=== Input data ===
Start of Block

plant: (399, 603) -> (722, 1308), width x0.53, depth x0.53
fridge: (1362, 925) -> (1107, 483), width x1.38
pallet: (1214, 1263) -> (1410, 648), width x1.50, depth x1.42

End of Block
Start of Block

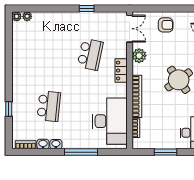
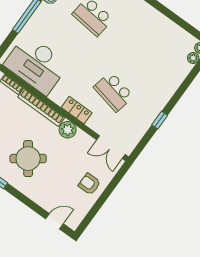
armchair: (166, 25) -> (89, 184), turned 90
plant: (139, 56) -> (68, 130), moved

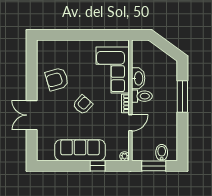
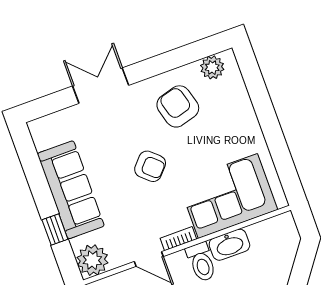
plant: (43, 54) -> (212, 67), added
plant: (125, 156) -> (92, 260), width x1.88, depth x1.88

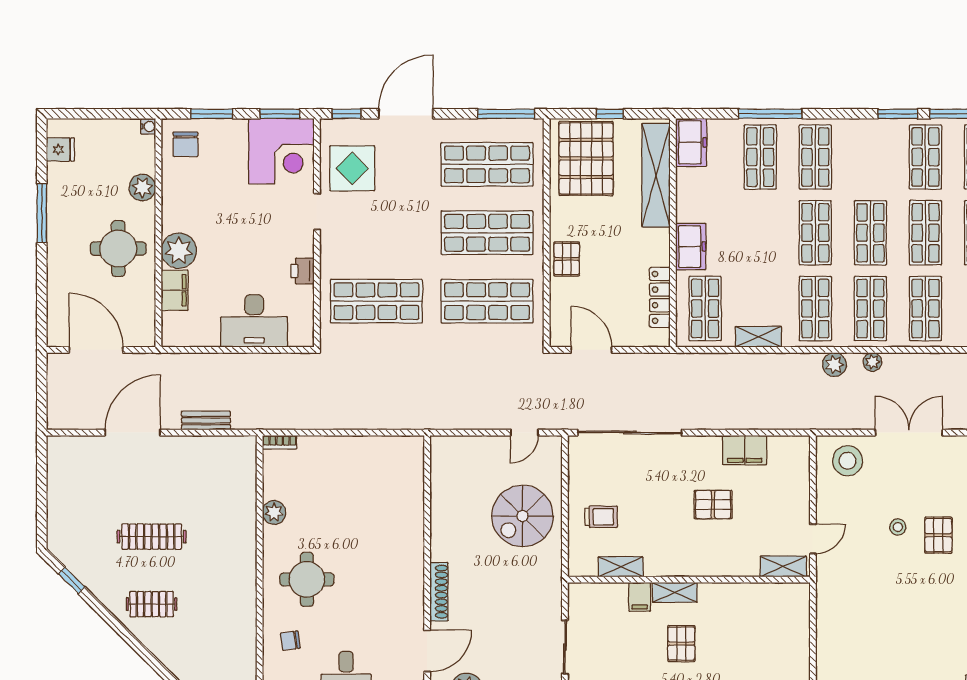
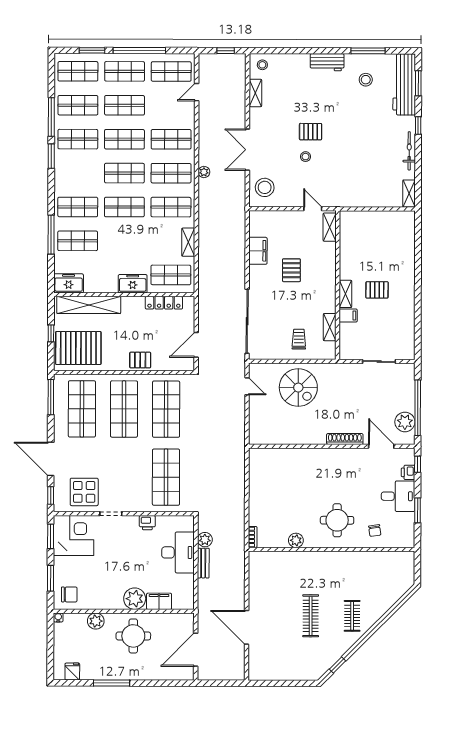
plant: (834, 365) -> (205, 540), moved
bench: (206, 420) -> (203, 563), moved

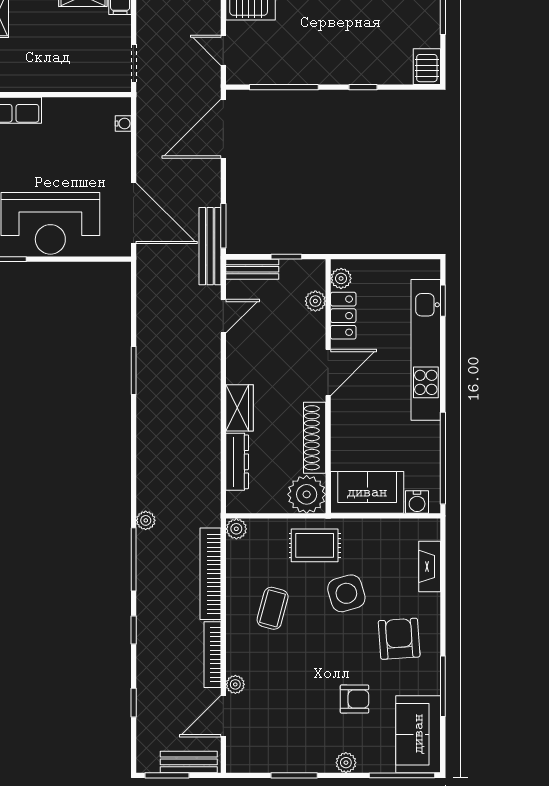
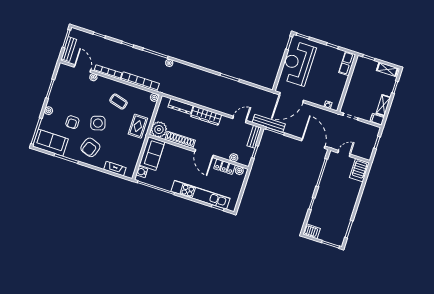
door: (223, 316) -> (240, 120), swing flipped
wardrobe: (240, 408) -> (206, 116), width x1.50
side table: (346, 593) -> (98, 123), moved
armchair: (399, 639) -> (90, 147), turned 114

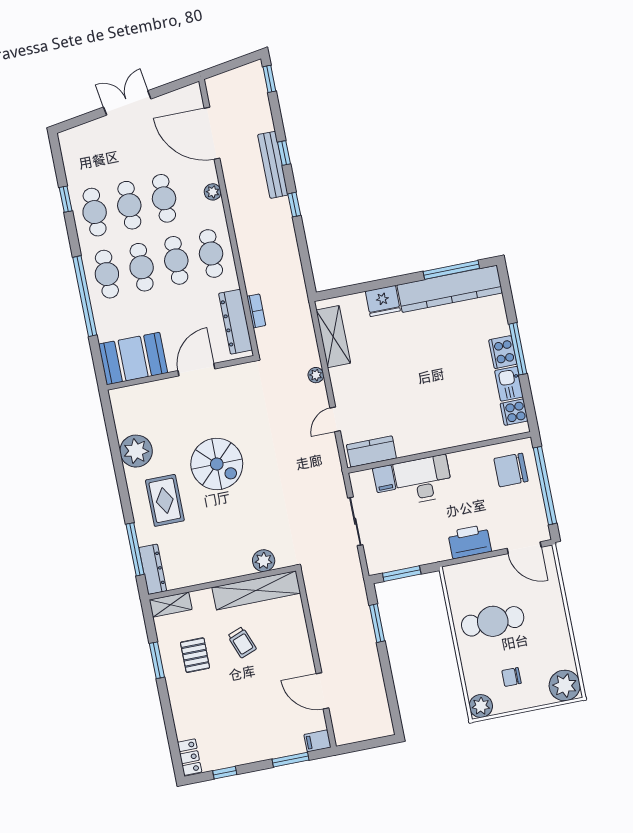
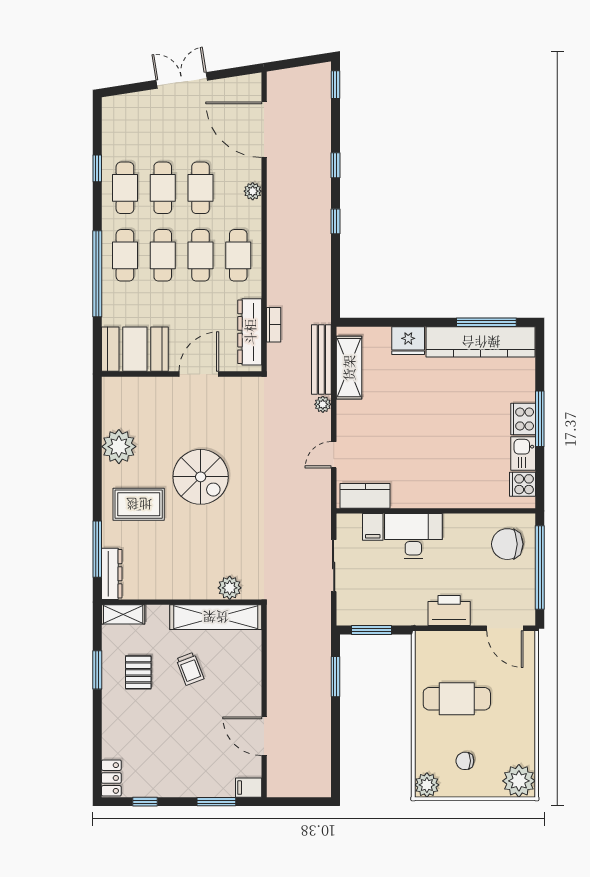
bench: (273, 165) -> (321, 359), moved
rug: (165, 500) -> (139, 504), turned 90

End of Block
Start of Block

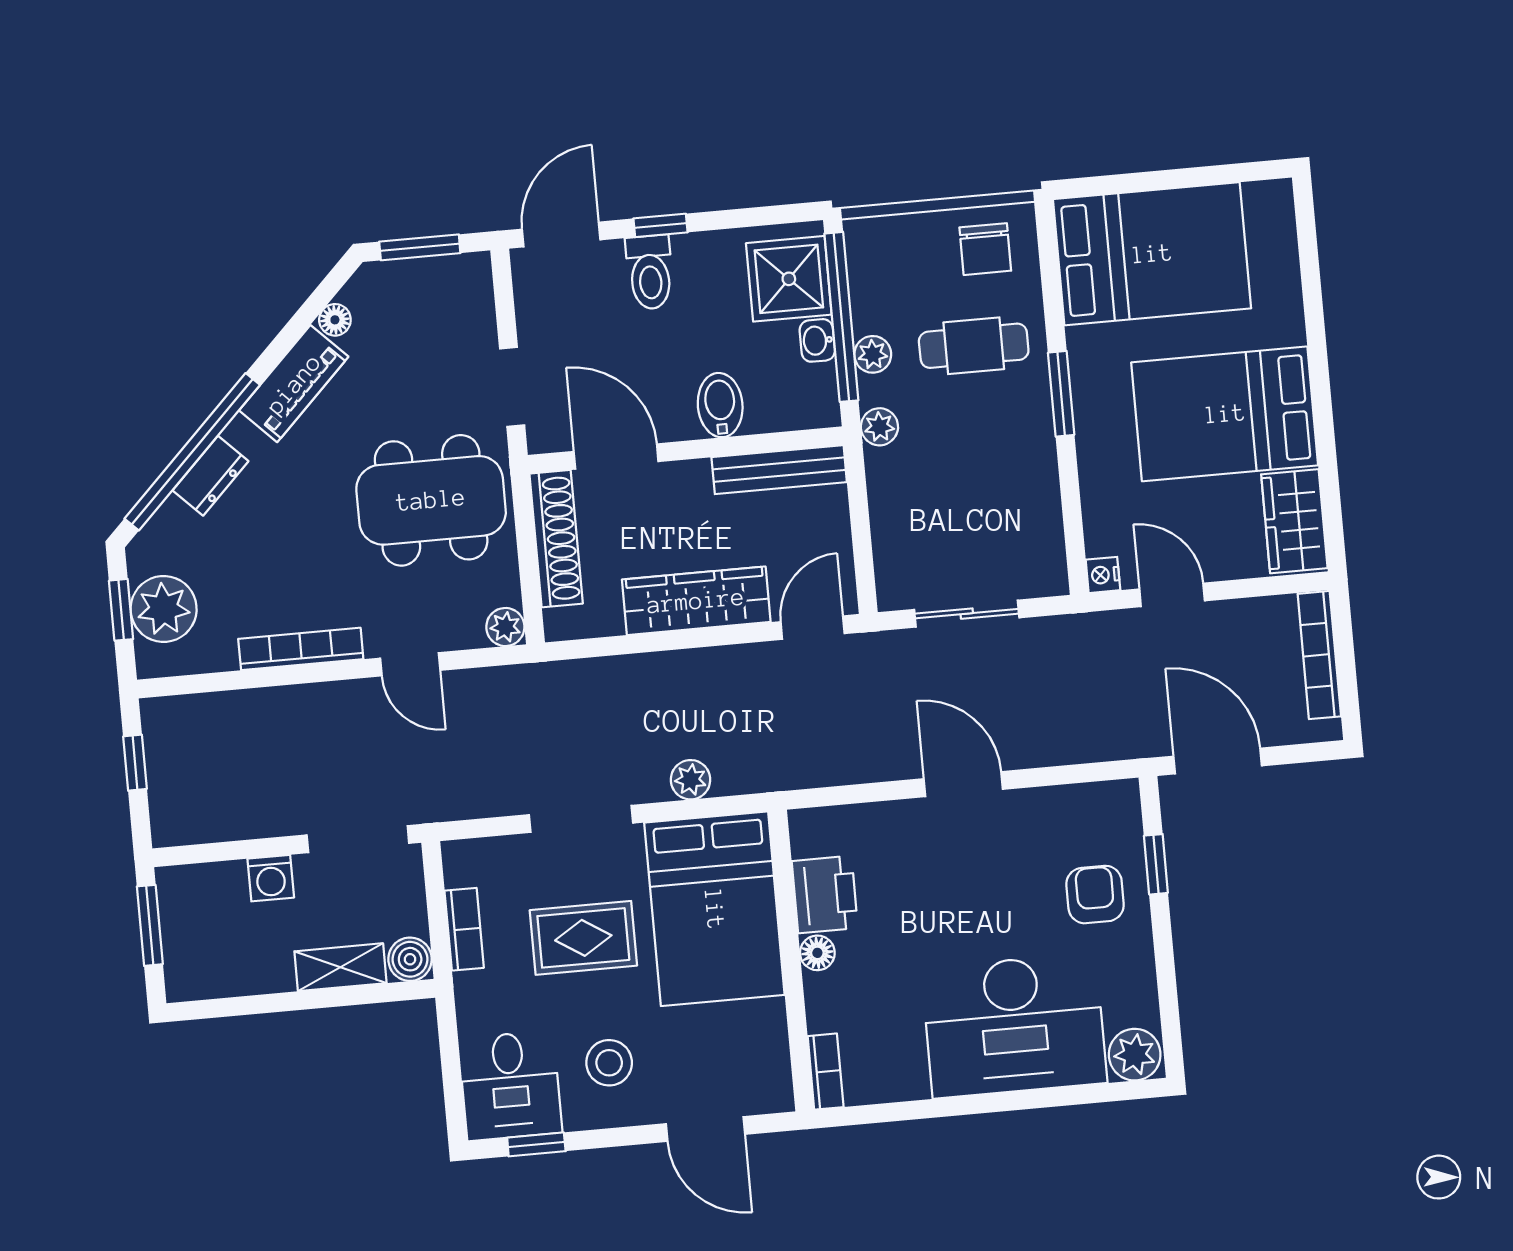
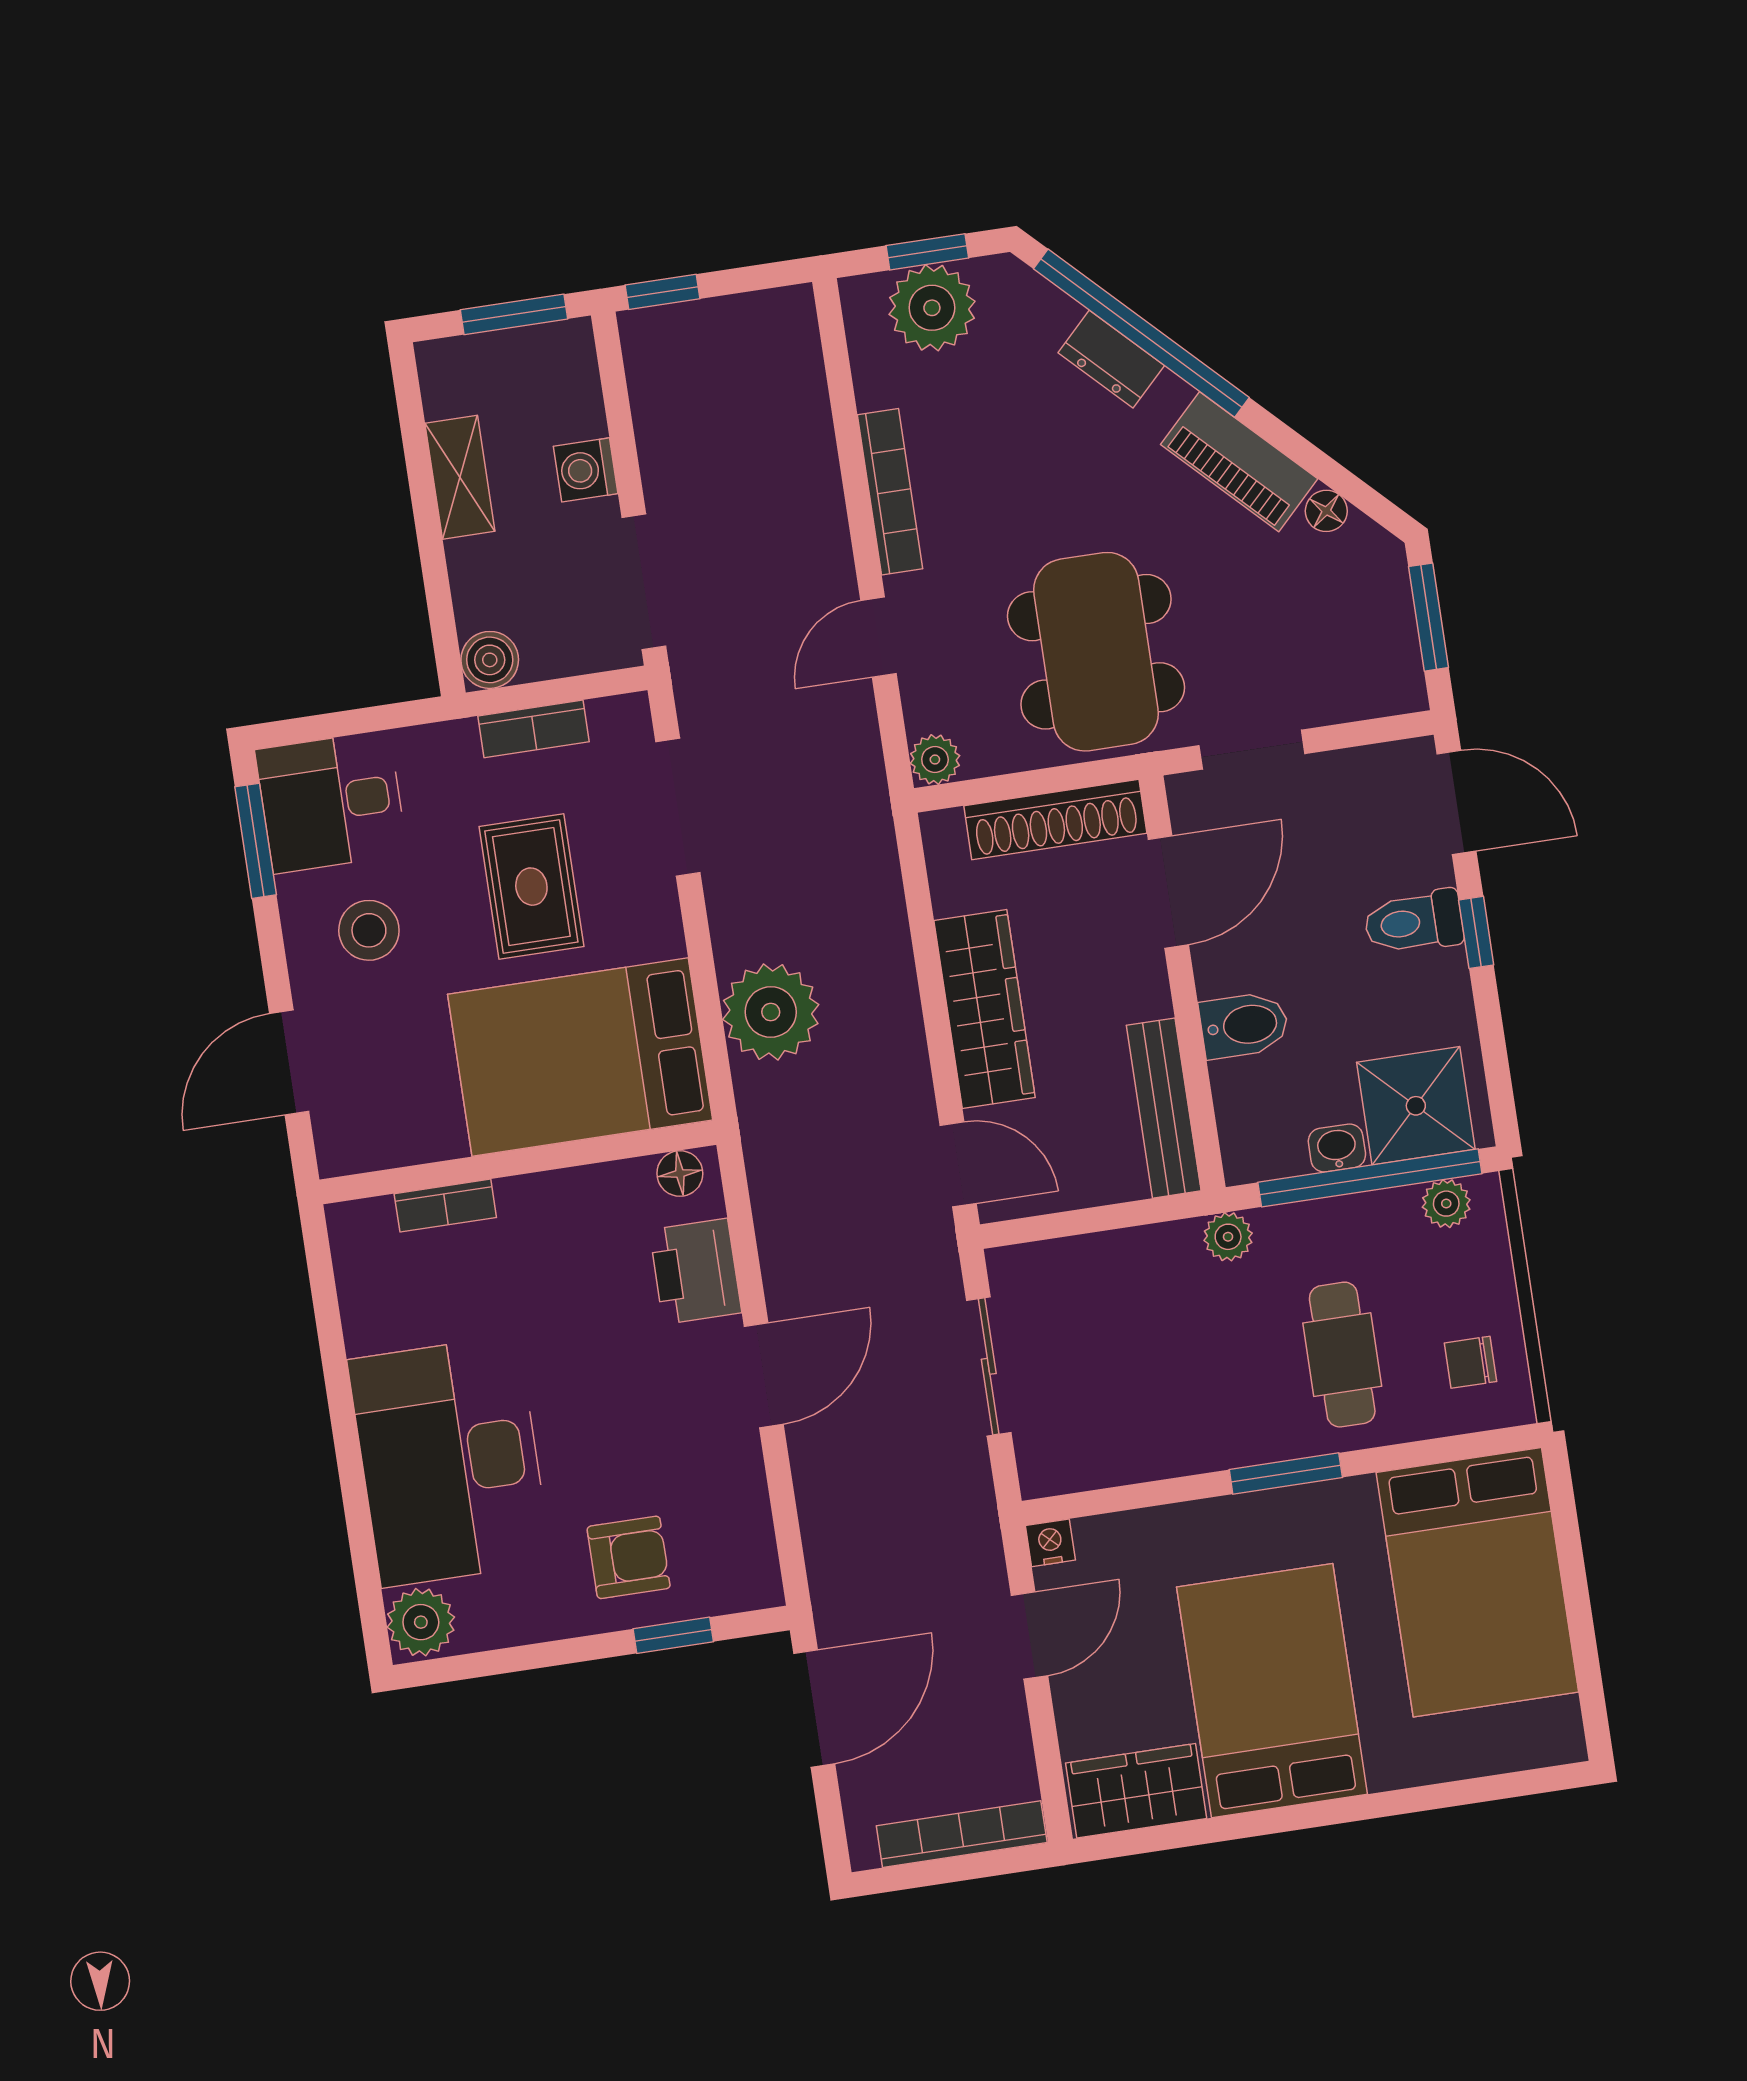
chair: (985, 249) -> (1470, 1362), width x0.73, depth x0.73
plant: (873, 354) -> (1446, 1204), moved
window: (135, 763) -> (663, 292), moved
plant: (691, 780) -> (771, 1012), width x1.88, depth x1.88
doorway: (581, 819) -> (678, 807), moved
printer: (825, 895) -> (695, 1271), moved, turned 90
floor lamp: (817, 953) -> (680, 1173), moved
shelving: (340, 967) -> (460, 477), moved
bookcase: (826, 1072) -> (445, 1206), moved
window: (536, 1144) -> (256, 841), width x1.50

End of Block

=== Task brief ===
Taking the records above, retype every line from the one with "shelving: (340, 967) -> (460, 477), moved" down to the one with "window: (536, 1144)", exactly and with nothing else.

=== Exercise result ===
shelving: (340, 967) -> (460, 477), moved
bookcase: (826, 1072) -> (445, 1206), moved
window: (536, 1144) -> (256, 841), width x1.50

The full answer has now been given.